What to do:
Each line from the opening of the listing below through the line that contains "C9: 100nF (BUF, CMP) -> 22nF (BUF, CMP)" is to be output exactly as written.

Input:
#####
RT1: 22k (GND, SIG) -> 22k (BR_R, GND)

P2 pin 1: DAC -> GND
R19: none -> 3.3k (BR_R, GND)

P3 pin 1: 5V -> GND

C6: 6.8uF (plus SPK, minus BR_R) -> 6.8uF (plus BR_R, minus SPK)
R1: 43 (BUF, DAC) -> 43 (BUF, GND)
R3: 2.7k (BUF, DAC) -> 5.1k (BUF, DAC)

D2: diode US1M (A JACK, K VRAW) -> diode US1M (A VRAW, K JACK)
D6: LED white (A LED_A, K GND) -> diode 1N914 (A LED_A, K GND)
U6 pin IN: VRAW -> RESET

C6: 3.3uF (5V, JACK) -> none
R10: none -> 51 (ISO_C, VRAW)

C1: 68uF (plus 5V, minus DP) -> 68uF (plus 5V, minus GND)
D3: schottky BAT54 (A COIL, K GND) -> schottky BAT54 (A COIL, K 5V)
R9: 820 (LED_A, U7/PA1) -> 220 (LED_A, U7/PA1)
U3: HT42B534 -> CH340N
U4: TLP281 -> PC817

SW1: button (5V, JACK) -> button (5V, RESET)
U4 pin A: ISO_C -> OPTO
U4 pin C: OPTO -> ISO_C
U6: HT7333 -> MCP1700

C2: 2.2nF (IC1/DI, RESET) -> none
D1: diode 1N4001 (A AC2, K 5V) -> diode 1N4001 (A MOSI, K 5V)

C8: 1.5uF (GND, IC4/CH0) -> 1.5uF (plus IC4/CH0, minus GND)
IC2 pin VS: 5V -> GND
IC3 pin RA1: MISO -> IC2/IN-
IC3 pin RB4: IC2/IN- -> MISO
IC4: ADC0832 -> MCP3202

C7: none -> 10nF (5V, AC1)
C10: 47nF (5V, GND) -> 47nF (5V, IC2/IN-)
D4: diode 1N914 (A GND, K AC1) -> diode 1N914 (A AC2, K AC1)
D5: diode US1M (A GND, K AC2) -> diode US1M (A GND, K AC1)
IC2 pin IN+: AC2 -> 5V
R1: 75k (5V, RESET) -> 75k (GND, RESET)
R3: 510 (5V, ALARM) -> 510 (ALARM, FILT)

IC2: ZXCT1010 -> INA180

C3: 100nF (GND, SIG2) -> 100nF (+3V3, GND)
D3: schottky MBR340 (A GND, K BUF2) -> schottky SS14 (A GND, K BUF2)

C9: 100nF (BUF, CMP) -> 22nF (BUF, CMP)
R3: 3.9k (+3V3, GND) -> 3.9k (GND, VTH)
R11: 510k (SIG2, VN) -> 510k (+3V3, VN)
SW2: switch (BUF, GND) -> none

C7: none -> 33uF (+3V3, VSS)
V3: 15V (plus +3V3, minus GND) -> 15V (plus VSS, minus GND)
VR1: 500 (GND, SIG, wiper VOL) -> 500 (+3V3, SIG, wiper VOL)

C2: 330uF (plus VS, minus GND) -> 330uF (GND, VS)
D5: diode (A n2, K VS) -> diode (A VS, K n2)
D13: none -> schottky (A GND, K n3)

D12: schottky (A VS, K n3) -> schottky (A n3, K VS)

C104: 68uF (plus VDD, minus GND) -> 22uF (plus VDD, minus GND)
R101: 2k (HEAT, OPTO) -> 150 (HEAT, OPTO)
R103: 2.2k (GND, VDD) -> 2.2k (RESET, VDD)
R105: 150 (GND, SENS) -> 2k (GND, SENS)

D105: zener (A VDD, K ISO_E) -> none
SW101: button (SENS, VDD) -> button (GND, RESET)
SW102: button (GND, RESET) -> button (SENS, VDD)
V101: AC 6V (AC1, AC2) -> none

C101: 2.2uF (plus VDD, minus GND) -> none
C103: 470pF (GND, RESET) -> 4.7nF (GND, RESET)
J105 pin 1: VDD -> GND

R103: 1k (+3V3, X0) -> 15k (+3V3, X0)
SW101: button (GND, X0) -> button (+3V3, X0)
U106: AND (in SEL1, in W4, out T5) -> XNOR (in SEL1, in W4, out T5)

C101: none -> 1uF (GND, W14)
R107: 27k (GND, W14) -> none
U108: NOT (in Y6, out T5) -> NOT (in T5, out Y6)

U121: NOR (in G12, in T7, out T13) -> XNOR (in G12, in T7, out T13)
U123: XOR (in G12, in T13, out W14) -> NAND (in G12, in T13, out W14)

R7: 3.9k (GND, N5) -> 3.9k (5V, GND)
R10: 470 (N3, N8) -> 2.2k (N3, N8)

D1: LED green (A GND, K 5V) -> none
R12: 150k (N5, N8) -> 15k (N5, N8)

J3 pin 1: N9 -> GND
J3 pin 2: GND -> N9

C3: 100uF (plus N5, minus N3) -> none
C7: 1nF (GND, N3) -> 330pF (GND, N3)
#####
Result of the task:
RT1: 22k (GND, SIG) -> 22k (BR_R, GND)

P2 pin 1: DAC -> GND
R19: none -> 3.3k (BR_R, GND)

P3 pin 1: 5V -> GND

C6: 6.8uF (plus SPK, minus BR_R) -> 6.8uF (plus BR_R, minus SPK)
R1: 43 (BUF, DAC) -> 43 (BUF, GND)
R3: 2.7k (BUF, DAC) -> 5.1k (BUF, DAC)

D2: diode US1M (A JACK, K VRAW) -> diode US1M (A VRAW, K JACK)
D6: LED white (A LED_A, K GND) -> diode 1N914 (A LED_A, K GND)
U6 pin IN: VRAW -> RESET

C6: 3.3uF (5V, JACK) -> none
R10: none -> 51 (ISO_C, VRAW)

C1: 68uF (plus 5V, minus DP) -> 68uF (plus 5V, minus GND)
D3: schottky BAT54 (A COIL, K GND) -> schottky BAT54 (A COIL, K 5V)
R9: 820 (LED_A, U7/PA1) -> 220 (LED_A, U7/PA1)
U3: HT42B534 -> CH340N
U4: TLP281 -> PC817

SW1: button (5V, JACK) -> button (5V, RESET)
U4 pin A: ISO_C -> OPTO
U4 pin C: OPTO -> ISO_C
U6: HT7333 -> MCP1700

C2: 2.2nF (IC1/DI, RESET) -> none
D1: diode 1N4001 (A AC2, K 5V) -> diode 1N4001 (A MOSI, K 5V)

C8: 1.5uF (GND, IC4/CH0) -> 1.5uF (plus IC4/CH0, minus GND)
IC2 pin VS: 5V -> GND
IC3 pin RA1: MISO -> IC2/IN-
IC3 pin RB4: IC2/IN- -> MISO
IC4: ADC0832 -> MCP3202

C7: none -> 10nF (5V, AC1)
C10: 47nF (5V, GND) -> 47nF (5V, IC2/IN-)
D4: diode 1N914 (A GND, K AC1) -> diode 1N914 (A AC2, K AC1)
D5: diode US1M (A GND, K AC2) -> diode US1M (A GND, K AC1)
IC2 pin IN+: AC2 -> 5V
R1: 75k (5V, RESET) -> 75k (GND, RESET)
R3: 510 (5V, ALARM) -> 510 (ALARM, FILT)

IC2: ZXCT1010 -> INA180

C3: 100nF (GND, SIG2) -> 100nF (+3V3, GND)
D3: schottky MBR340 (A GND, K BUF2) -> schottky SS14 (A GND, K BUF2)

C9: 100nF (BUF, CMP) -> 22nF (BUF, CMP)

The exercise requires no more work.